_What needs to be done_. Pictures must not appear; the answer is exactly the lines from the one that holds "none -> yellow brick D2 level 1" through the end of the material.

_Source data_.

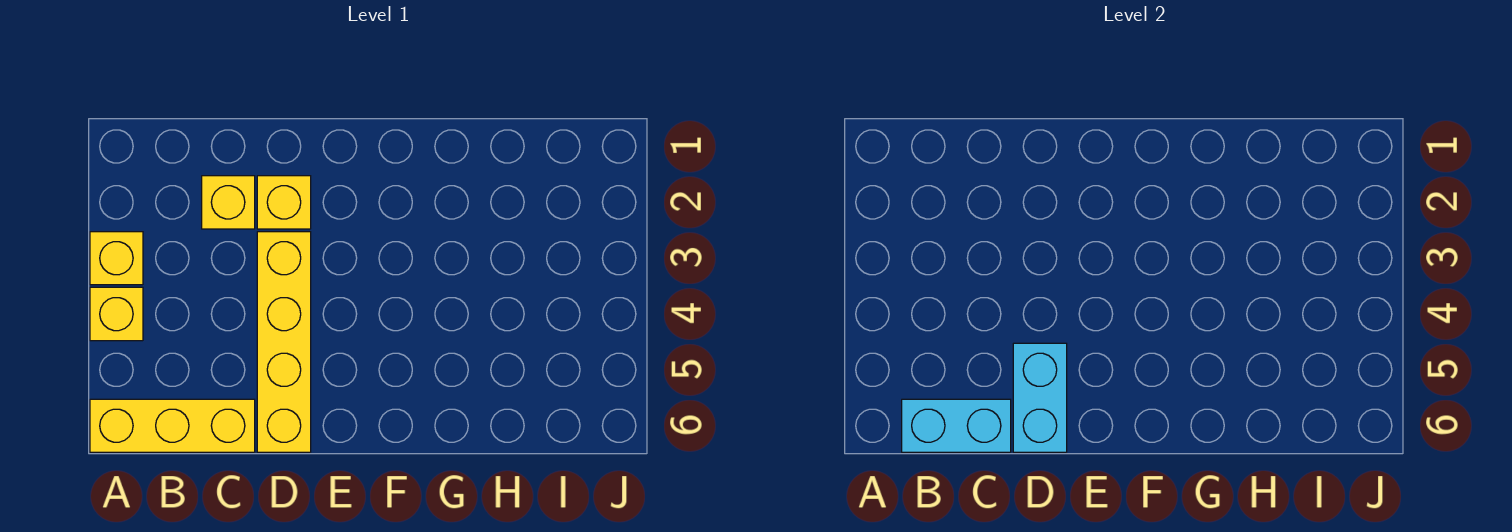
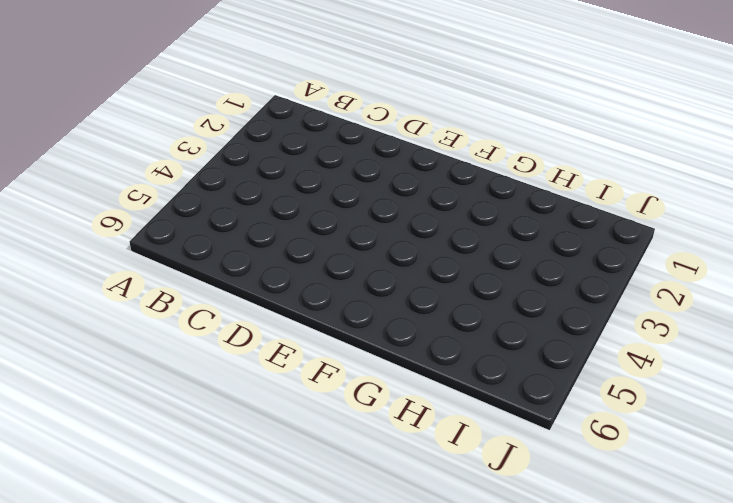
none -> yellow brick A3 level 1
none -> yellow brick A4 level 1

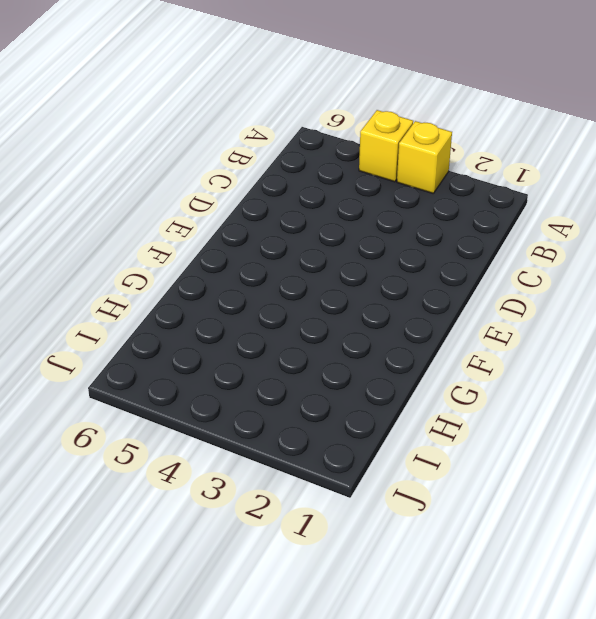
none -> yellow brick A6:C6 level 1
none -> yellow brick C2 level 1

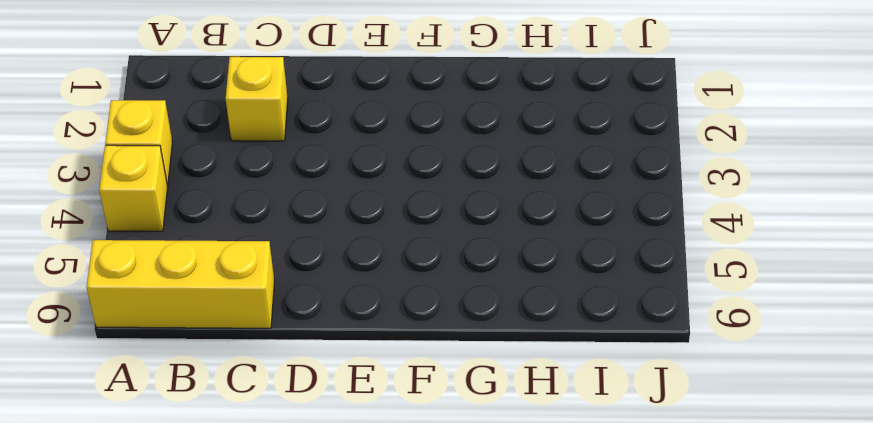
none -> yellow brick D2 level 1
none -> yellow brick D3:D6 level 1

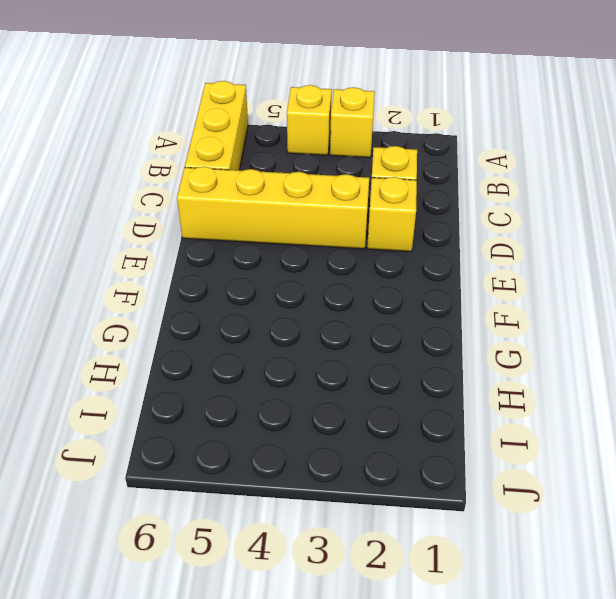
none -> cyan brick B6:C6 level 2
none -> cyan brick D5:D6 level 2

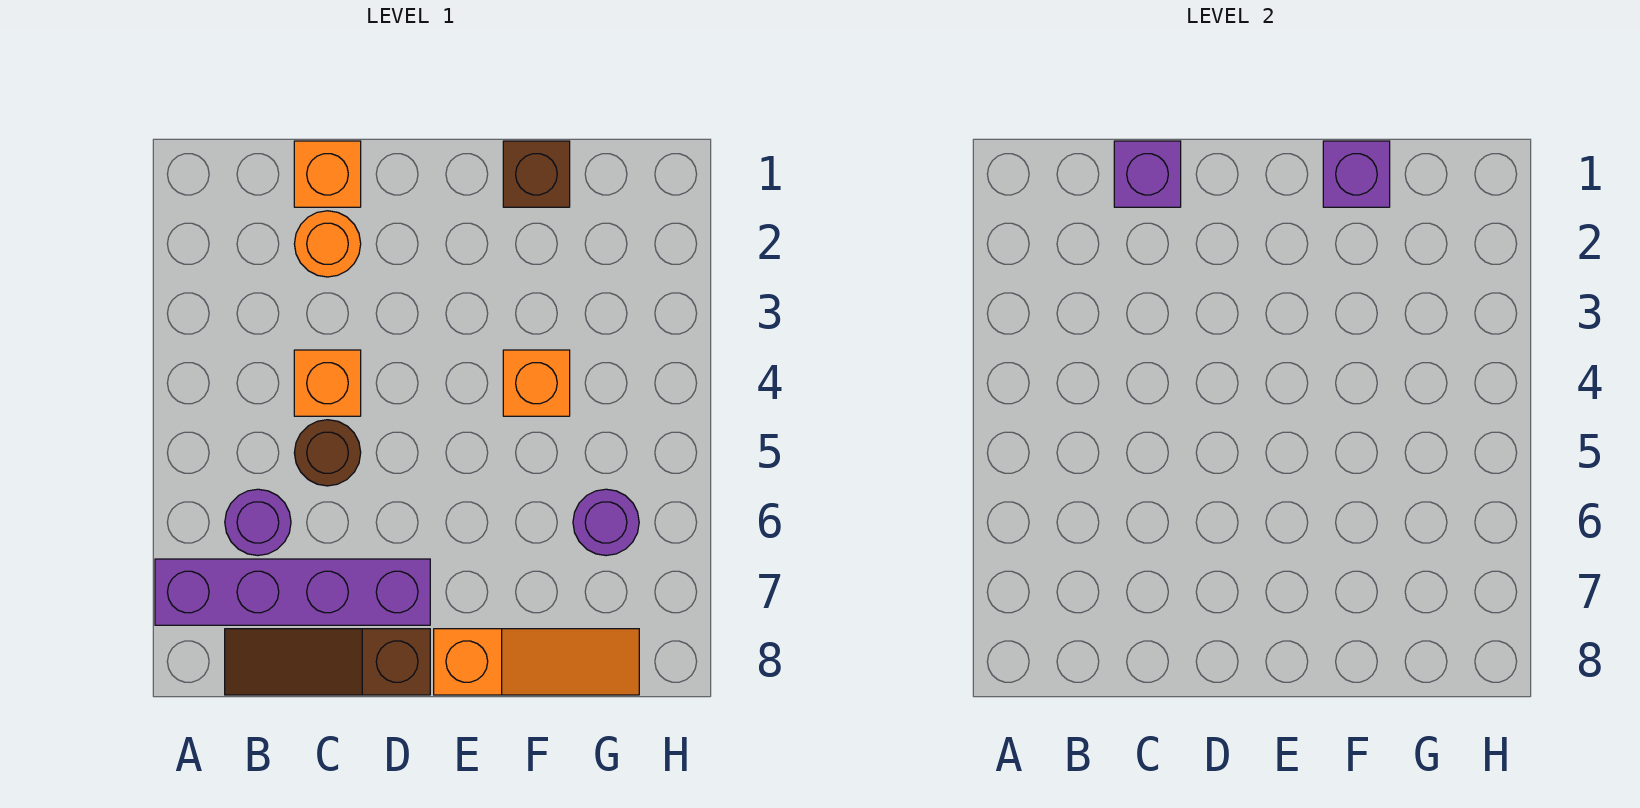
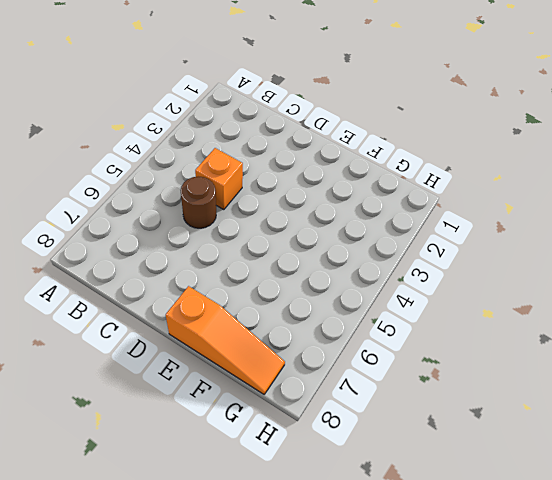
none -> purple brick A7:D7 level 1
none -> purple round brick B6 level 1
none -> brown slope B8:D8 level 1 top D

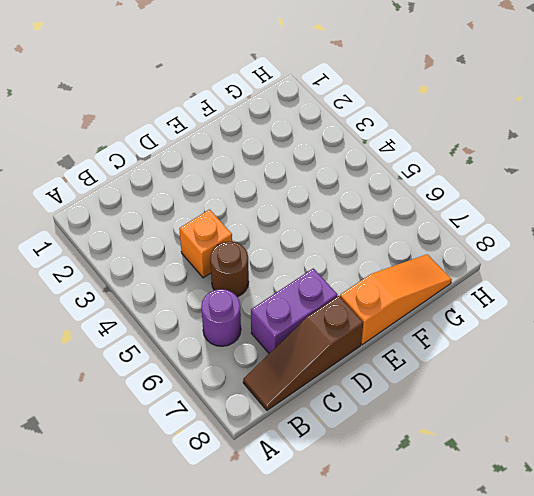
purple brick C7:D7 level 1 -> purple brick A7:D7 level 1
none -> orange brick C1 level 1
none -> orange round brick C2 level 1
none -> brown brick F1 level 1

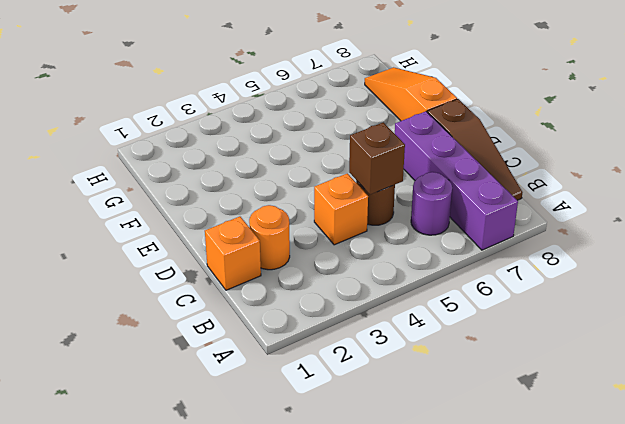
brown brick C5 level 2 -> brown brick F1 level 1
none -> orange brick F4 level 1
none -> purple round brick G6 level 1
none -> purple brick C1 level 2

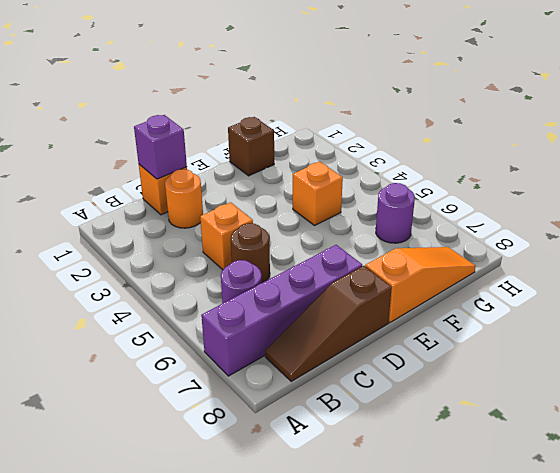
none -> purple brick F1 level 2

_Answer section_.
none -> yellow brick D2 level 1
none -> yellow brick D3:D6 level 1

none -> cyan brick B6:C6 level 2
none -> cyan brick D5:D6 level 2

none -> purple brick A7:D7 level 1
none -> purple round brick B6 level 1
none -> brown slope B8:D8 level 1 top D

purple brick C7:D7 level 1 -> purple brick A7:D7 level 1
none -> orange brick C1 level 1
none -> orange round brick C2 level 1
none -> brown brick F1 level 1

brown brick C5 level 2 -> brown brick F1 level 1
none -> orange brick F4 level 1
none -> purple round brick G6 level 1
none -> purple brick C1 level 2

none -> purple brick F1 level 2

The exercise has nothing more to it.